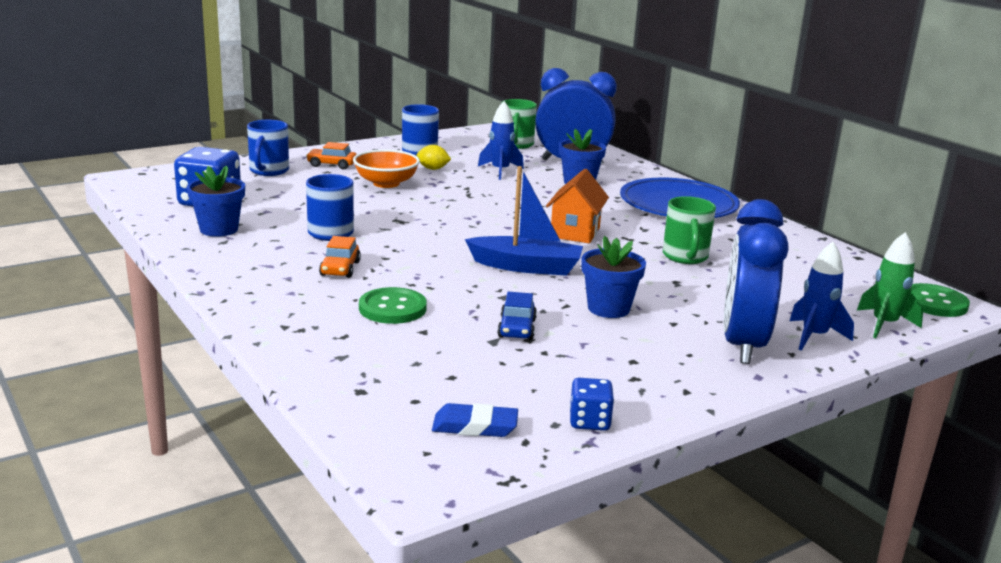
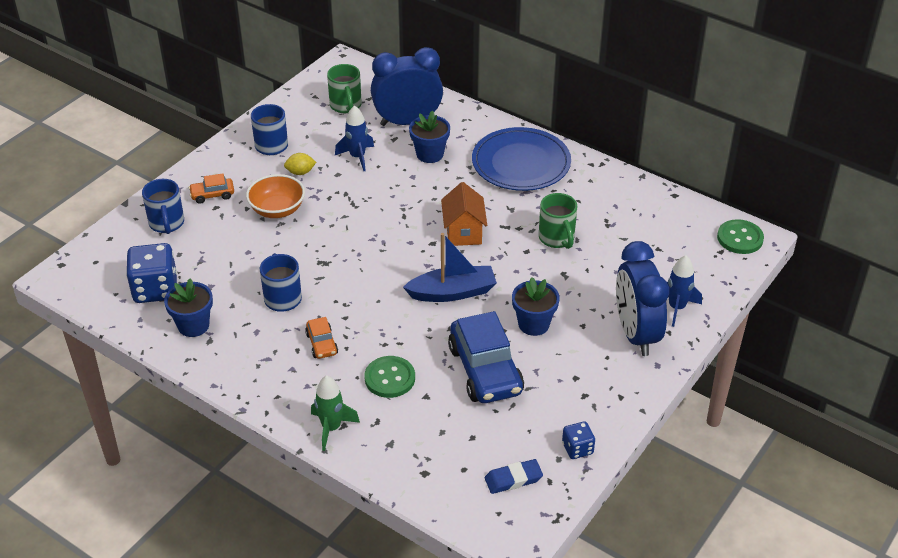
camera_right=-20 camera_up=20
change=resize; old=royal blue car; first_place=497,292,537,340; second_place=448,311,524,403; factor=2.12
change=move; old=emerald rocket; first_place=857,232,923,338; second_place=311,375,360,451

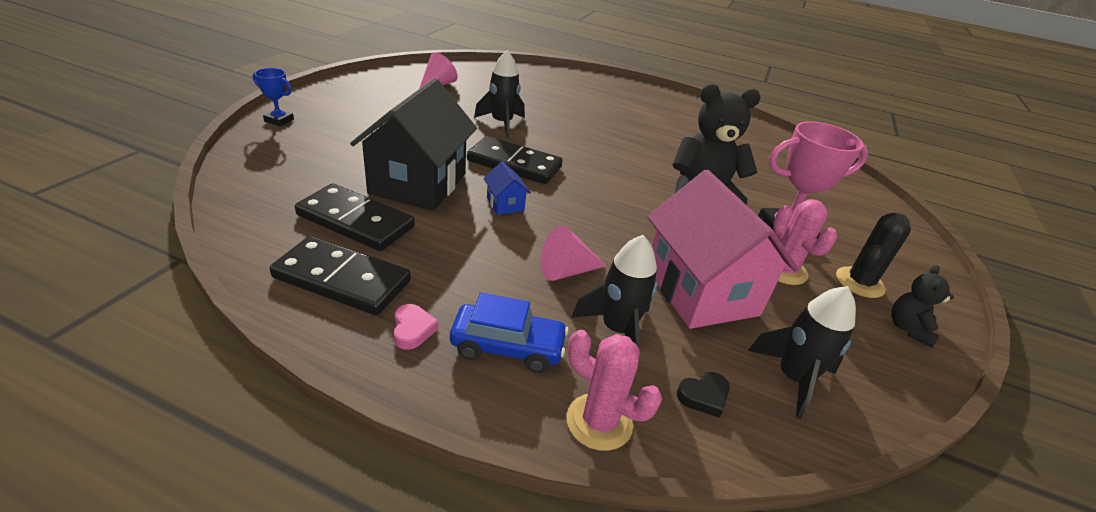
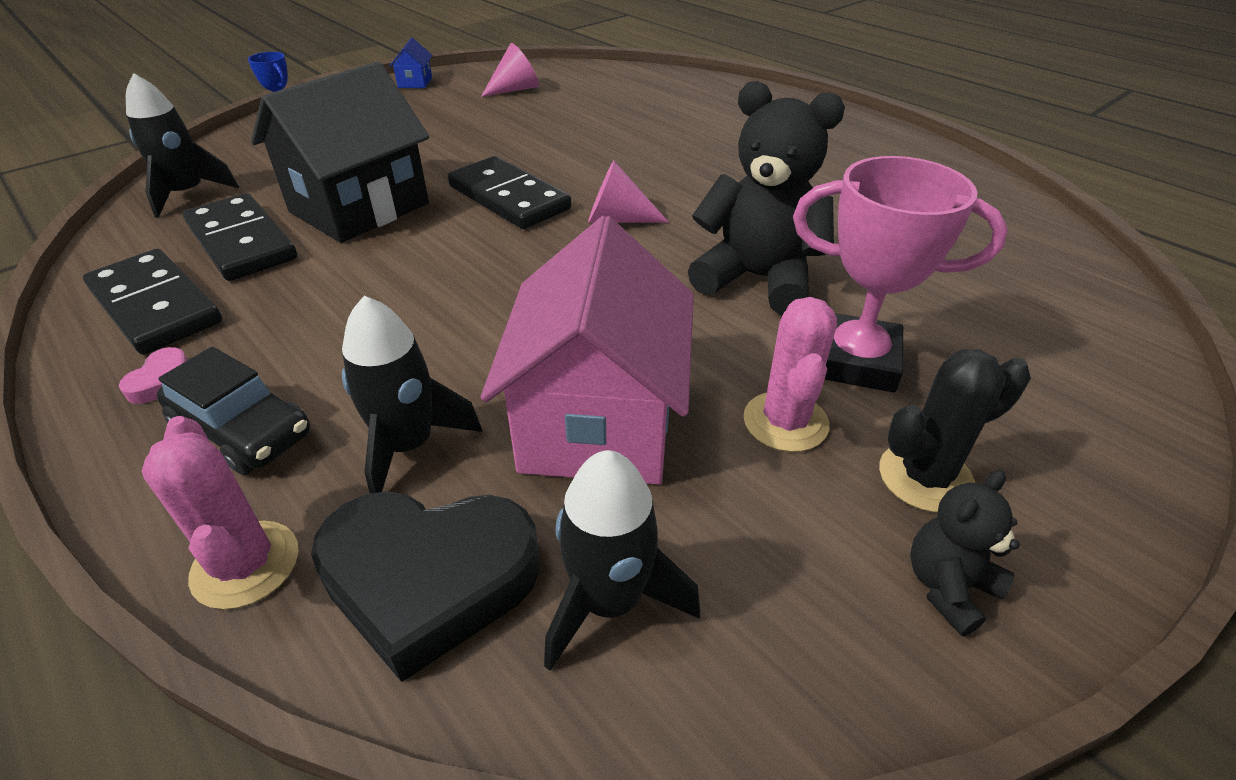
camera_right=30 camera_up=5
change=recolor; old=royal blue car; new=black car; first_place=450,293,569,373; second_place=157,347,310,475
change=move; old=black rocket; first_place=474,50,525,137; second_place=126,73,239,218
change=move; old=royal blue cottage; first_place=484,161,531,215; second_place=389,38,433,88
change=move; old=pink cone shape; first_place=541,226,606,281; second_place=588,161,669,223
change=resize; old=black love heart; first_place=677,372,730,418; second_place=311,491,540,682; factor=2.39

----

• Work item:
Exactly as written, restate the lines from the one that contains "change=resize; old=royal blue" through the final line of the data, both ends included, but leave out the pictures.

• Solution to the problem:
change=resize; old=royal blue car; first_place=497,292,537,340; second_place=448,311,524,403; factor=2.12
change=move; old=emerald rocket; first_place=857,232,923,338; second_place=311,375,360,451

camera_right=30 camera_up=5
change=recolor; old=royal blue car; new=black car; first_place=450,293,569,373; second_place=157,347,310,475
change=move; old=black rocket; first_place=474,50,525,137; second_place=126,73,239,218
change=move; old=royal blue cottage; first_place=484,161,531,215; second_place=389,38,433,88
change=move; old=pink cone shape; first_place=541,226,606,281; second_place=588,161,669,223
change=resize; old=black love heart; first_place=677,372,730,418; second_place=311,491,540,682; factor=2.39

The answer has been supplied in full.